[[ Provided entries, beginning ]]
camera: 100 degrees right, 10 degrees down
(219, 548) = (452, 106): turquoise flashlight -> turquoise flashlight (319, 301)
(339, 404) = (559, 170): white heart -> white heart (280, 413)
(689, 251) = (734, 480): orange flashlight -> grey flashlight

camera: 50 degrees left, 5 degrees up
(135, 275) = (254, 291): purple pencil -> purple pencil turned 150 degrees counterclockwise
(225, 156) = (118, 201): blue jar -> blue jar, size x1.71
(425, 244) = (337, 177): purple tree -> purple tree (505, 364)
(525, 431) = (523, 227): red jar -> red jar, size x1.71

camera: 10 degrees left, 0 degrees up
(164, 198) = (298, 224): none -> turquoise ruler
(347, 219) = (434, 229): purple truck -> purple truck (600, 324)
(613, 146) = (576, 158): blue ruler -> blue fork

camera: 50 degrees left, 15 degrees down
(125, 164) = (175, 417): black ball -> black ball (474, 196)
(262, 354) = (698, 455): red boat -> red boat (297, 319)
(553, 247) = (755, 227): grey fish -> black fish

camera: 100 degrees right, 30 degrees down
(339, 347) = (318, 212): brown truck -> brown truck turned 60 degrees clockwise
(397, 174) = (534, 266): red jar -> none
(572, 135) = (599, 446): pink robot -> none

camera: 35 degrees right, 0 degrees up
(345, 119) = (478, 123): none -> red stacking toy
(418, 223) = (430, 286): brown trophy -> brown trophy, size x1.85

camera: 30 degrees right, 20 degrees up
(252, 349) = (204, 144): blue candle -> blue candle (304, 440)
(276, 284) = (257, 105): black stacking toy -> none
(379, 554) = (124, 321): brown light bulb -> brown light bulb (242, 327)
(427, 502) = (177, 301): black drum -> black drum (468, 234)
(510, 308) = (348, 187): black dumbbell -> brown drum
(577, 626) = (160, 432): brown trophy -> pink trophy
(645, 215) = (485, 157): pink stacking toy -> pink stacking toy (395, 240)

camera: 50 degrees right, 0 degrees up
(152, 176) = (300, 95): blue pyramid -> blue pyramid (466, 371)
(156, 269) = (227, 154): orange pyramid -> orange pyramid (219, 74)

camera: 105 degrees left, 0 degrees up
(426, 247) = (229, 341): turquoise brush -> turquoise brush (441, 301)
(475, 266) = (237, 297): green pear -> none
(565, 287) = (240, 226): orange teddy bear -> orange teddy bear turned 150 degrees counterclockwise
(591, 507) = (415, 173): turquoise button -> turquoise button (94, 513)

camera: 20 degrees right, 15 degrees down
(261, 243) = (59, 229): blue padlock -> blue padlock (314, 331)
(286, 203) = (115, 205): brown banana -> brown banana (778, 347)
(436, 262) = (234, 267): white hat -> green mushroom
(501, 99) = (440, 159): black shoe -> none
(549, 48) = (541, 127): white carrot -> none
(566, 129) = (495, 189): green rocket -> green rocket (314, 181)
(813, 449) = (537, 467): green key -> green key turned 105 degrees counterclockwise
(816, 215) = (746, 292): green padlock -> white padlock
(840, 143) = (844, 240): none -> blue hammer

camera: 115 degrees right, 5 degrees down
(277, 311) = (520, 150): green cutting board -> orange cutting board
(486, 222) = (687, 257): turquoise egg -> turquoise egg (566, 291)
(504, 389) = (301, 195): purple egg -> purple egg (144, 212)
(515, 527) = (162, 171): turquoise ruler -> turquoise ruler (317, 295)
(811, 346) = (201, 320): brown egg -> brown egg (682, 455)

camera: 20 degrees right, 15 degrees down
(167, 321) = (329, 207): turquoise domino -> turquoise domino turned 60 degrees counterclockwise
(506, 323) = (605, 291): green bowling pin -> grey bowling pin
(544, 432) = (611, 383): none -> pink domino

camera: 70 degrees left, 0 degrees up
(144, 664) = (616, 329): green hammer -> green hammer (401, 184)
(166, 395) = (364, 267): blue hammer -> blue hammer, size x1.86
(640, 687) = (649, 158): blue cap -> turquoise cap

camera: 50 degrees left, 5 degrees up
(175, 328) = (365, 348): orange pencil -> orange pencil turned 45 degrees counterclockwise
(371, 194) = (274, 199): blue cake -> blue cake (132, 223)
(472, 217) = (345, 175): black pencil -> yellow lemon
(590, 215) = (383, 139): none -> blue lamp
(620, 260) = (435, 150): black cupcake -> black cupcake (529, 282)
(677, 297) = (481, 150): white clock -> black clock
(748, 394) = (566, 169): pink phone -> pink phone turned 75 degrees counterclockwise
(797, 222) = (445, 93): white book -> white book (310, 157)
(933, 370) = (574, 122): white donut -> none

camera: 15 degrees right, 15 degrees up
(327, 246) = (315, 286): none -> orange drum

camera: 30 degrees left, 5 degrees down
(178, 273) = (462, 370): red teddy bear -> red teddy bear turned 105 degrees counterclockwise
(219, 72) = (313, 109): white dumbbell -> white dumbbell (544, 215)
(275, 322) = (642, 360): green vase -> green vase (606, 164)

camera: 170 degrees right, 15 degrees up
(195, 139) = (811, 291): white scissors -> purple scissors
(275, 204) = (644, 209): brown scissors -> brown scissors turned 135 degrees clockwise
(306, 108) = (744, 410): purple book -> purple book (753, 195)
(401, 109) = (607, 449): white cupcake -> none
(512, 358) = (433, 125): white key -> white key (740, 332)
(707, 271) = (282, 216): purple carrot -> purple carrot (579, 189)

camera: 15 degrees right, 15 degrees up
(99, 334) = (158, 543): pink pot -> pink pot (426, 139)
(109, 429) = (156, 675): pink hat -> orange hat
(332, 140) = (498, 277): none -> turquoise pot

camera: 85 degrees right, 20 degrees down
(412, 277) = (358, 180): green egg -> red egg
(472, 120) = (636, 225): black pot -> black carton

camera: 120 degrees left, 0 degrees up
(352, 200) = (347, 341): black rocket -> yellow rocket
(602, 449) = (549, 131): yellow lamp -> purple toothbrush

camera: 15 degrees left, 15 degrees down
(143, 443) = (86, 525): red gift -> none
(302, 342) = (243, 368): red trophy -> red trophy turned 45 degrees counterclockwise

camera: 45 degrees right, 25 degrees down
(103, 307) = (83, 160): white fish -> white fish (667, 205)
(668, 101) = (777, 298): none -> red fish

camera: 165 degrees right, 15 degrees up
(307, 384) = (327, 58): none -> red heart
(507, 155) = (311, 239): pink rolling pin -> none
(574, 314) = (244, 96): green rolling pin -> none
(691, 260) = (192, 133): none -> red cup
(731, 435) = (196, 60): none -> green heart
[[ Provided entries, end ]]
## [Task item]
All of the data must be written out again, exactly as it stands.

## [Expected answer]
camera: 100 degrees right, 10 degrees down
(219, 548) = (452, 106): turquoise flashlight -> turquoise flashlight (319, 301)
(339, 404) = (559, 170): white heart -> white heart (280, 413)
(689, 251) = (734, 480): orange flashlight -> grey flashlight

camera: 50 degrees left, 5 degrees up
(135, 275) = (254, 291): purple pencil -> purple pencil turned 150 degrees counterclockwise
(225, 156) = (118, 201): blue jar -> blue jar, size x1.71
(425, 244) = (337, 177): purple tree -> purple tree (505, 364)
(525, 431) = (523, 227): red jar -> red jar, size x1.71

camera: 10 degrees left, 0 degrees up
(164, 198) = (298, 224): none -> turquoise ruler
(347, 219) = (434, 229): purple truck -> purple truck (600, 324)
(613, 146) = (576, 158): blue ruler -> blue fork

camera: 50 degrees left, 15 degrees down
(125, 164) = (175, 417): black ball -> black ball (474, 196)
(262, 354) = (698, 455): red boat -> red boat (297, 319)
(553, 247) = (755, 227): grey fish -> black fish

camera: 100 degrees right, 30 degrees down
(339, 347) = (318, 212): brown truck -> brown truck turned 60 degrees clockwise
(397, 174) = (534, 266): red jar -> none
(572, 135) = (599, 446): pink robot -> none

camera: 35 degrees right, 0 degrees up
(345, 119) = (478, 123): none -> red stacking toy
(418, 223) = (430, 286): brown trophy -> brown trophy, size x1.85

camera: 30 degrees right, 20 degrees up
(252, 349) = (204, 144): blue candle -> blue candle (304, 440)
(276, 284) = (257, 105): black stacking toy -> none
(379, 554) = (124, 321): brown light bulb -> brown light bulb (242, 327)
(427, 502) = (177, 301): black drum -> black drum (468, 234)
(510, 308) = (348, 187): black dumbbell -> brown drum
(577, 626) = (160, 432): brown trophy -> pink trophy
(645, 215) = (485, 157): pink stacking toy -> pink stacking toy (395, 240)

camera: 50 degrees right, 0 degrees up
(152, 176) = (300, 95): blue pyramid -> blue pyramid (466, 371)
(156, 269) = (227, 154): orange pyramid -> orange pyramid (219, 74)

camera: 105 degrees left, 0 degrees up
(426, 247) = (229, 341): turquoise brush -> turquoise brush (441, 301)
(475, 266) = (237, 297): green pear -> none
(565, 287) = (240, 226): orange teddy bear -> orange teddy bear turned 150 degrees counterclockwise
(591, 507) = (415, 173): turquoise button -> turquoise button (94, 513)

camera: 20 degrees right, 15 degrees down
(261, 243) = (59, 229): blue padlock -> blue padlock (314, 331)
(286, 203) = (115, 205): brown banana -> brown banana (778, 347)
(436, 262) = (234, 267): white hat -> green mushroom
(501, 99) = (440, 159): black shoe -> none
(549, 48) = (541, 127): white carrot -> none
(566, 129) = (495, 189): green rocket -> green rocket (314, 181)
(813, 449) = (537, 467): green key -> green key turned 105 degrees counterclockwise
(816, 215) = (746, 292): green padlock -> white padlock
(840, 143) = (844, 240): none -> blue hammer

camera: 115 degrees right, 5 degrees down
(277, 311) = (520, 150): green cutting board -> orange cutting board
(486, 222) = (687, 257): turquoise egg -> turquoise egg (566, 291)
(504, 389) = (301, 195): purple egg -> purple egg (144, 212)
(515, 527) = (162, 171): turquoise ruler -> turquoise ruler (317, 295)
(811, 346) = (201, 320): brown egg -> brown egg (682, 455)

camera: 20 degrees right, 15 degrees down
(167, 321) = (329, 207): turquoise domino -> turquoise domino turned 60 degrees counterclockwise
(506, 323) = (605, 291): green bowling pin -> grey bowling pin
(544, 432) = (611, 383): none -> pink domino

camera: 70 degrees left, 0 degrees up
(144, 664) = (616, 329): green hammer -> green hammer (401, 184)
(166, 395) = (364, 267): blue hammer -> blue hammer, size x1.86
(640, 687) = (649, 158): blue cap -> turquoise cap

camera: 50 degrees left, 5 degrees up
(175, 328) = (365, 348): orange pencil -> orange pencil turned 45 degrees counterclockwise
(371, 194) = (274, 199): blue cake -> blue cake (132, 223)
(472, 217) = (345, 175): black pencil -> yellow lemon
(590, 215) = (383, 139): none -> blue lamp
(620, 260) = (435, 150): black cupcake -> black cupcake (529, 282)
(677, 297) = (481, 150): white clock -> black clock
(748, 394) = (566, 169): pink phone -> pink phone turned 75 degrees counterclockwise
(797, 222) = (445, 93): white book -> white book (310, 157)
(933, 370) = (574, 122): white donut -> none

camera: 15 degrees right, 15 degrees up
(327, 246) = (315, 286): none -> orange drum

camera: 30 degrees left, 5 degrees down
(178, 273) = (462, 370): red teddy bear -> red teddy bear turned 105 degrees counterclockwise
(219, 72) = (313, 109): white dumbbell -> white dumbbell (544, 215)
(275, 322) = (642, 360): green vase -> green vase (606, 164)

camera: 170 degrees right, 15 degrees up
(195, 139) = (811, 291): white scissors -> purple scissors
(275, 204) = (644, 209): brown scissors -> brown scissors turned 135 degrees clockwise
(306, 108) = (744, 410): purple book -> purple book (753, 195)
(401, 109) = (607, 449): white cupcake -> none
(512, 358) = (433, 125): white key -> white key (740, 332)
(707, 271) = (282, 216): purple carrot -> purple carrot (579, 189)

camera: 15 degrees right, 15 degrees up
(99, 334) = (158, 543): pink pot -> pink pot (426, 139)
(109, 429) = (156, 675): pink hat -> orange hat
(332, 140) = (498, 277): none -> turquoise pot

camera: 85 degrees right, 20 degrees down
(412, 277) = (358, 180): green egg -> red egg
(472, 120) = (636, 225): black pot -> black carton

camera: 120 degrees left, 0 degrees up
(352, 200) = (347, 341): black rocket -> yellow rocket
(602, 449) = (549, 131): yellow lamp -> purple toothbrush

camera: 15 degrees left, 15 degrees down
(143, 443) = (86, 525): red gift -> none
(302, 342) = (243, 368): red trophy -> red trophy turned 45 degrees counterclockwise

camera: 45 degrees right, 25 degrees down
(103, 307) = (83, 160): white fish -> white fish (667, 205)
(668, 101) = (777, 298): none -> red fish

camera: 165 degrees right, 15 degrees up
(307, 384) = (327, 58): none -> red heart
(507, 155) = (311, 239): pink rolling pin -> none
(574, 314) = (244, 96): green rolling pin -> none
(691, 260) = (192, 133): none -> red cup
(731, 435) = (196, 60): none -> green heart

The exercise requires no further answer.